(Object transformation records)
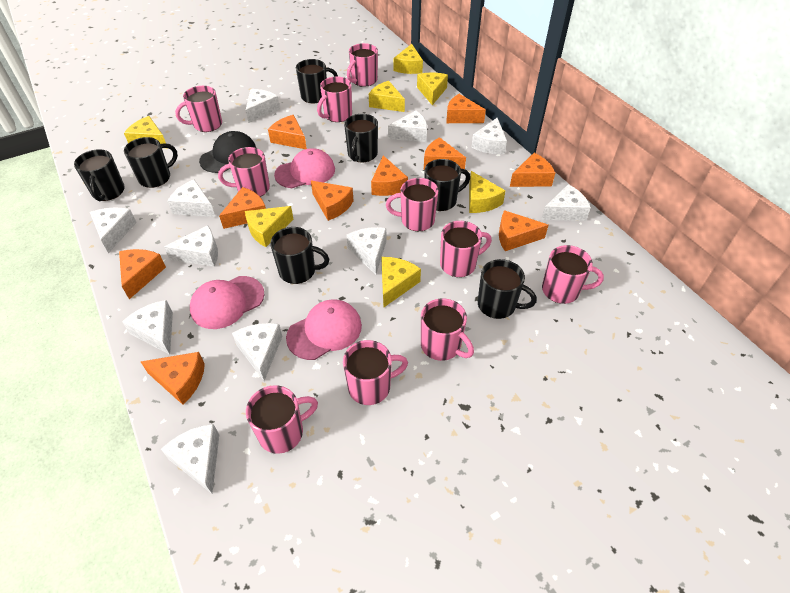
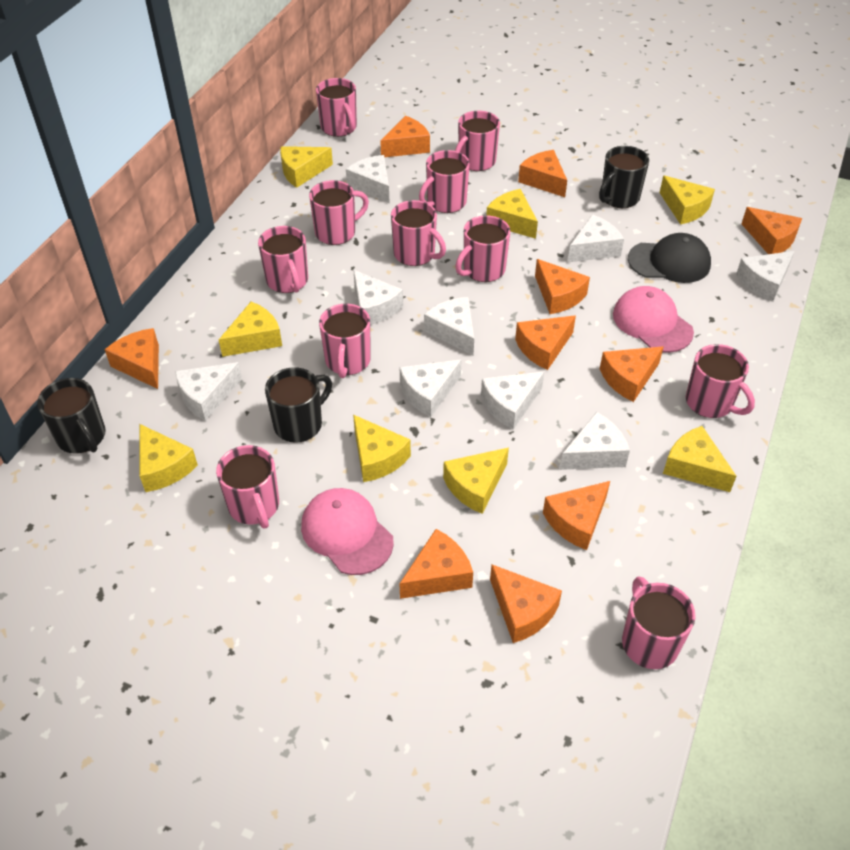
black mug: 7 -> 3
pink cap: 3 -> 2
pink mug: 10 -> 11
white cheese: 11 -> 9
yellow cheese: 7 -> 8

--

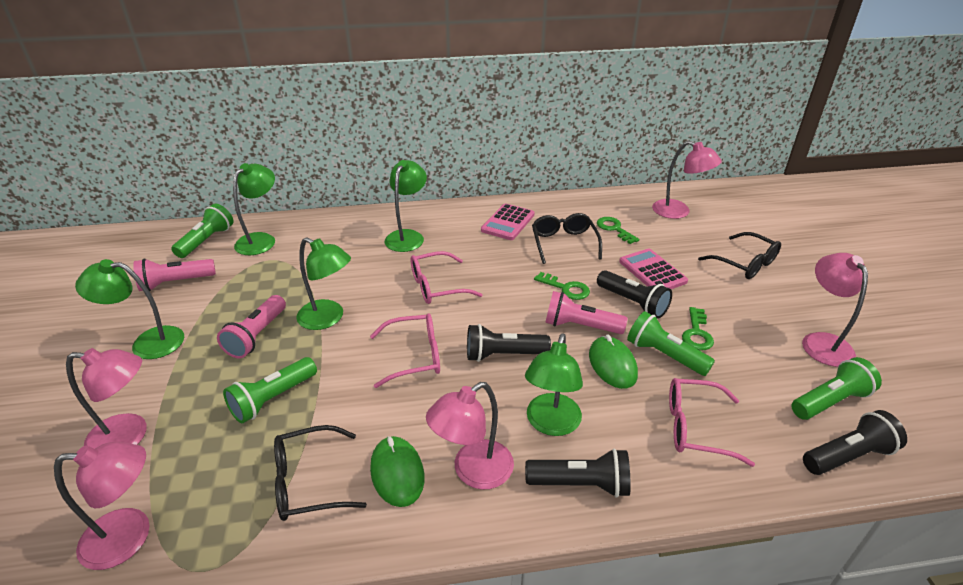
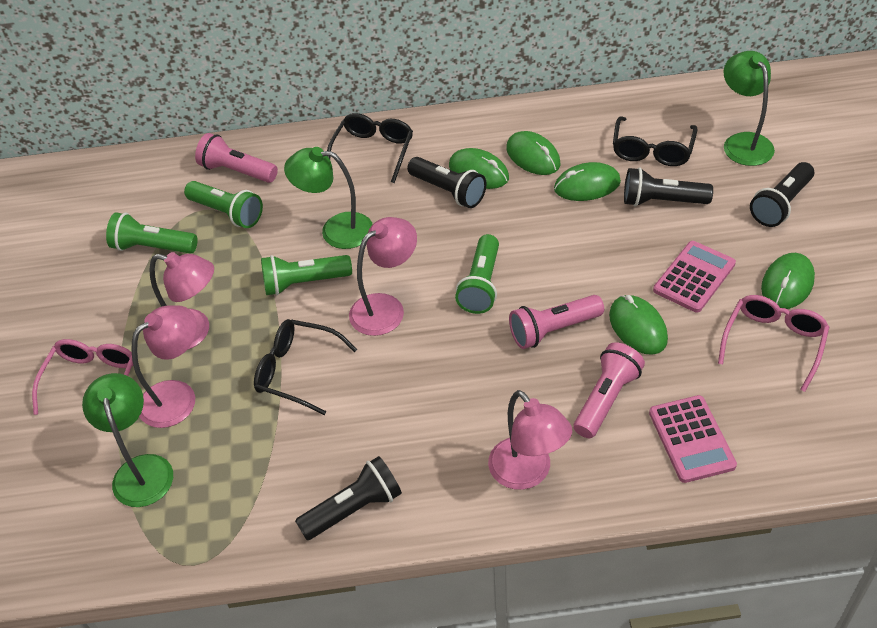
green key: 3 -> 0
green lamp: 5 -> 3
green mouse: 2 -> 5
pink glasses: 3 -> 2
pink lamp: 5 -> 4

Your goal
All that is needed is the exact run of lines above from the line containing "black mug: 7 -> 3" through the line containing "yellow cheese: 7 -> 8", both of them included.

Result below
black mug: 7 -> 3
pink cap: 3 -> 2
pink mug: 10 -> 11
white cheese: 11 -> 9
yellow cheese: 7 -> 8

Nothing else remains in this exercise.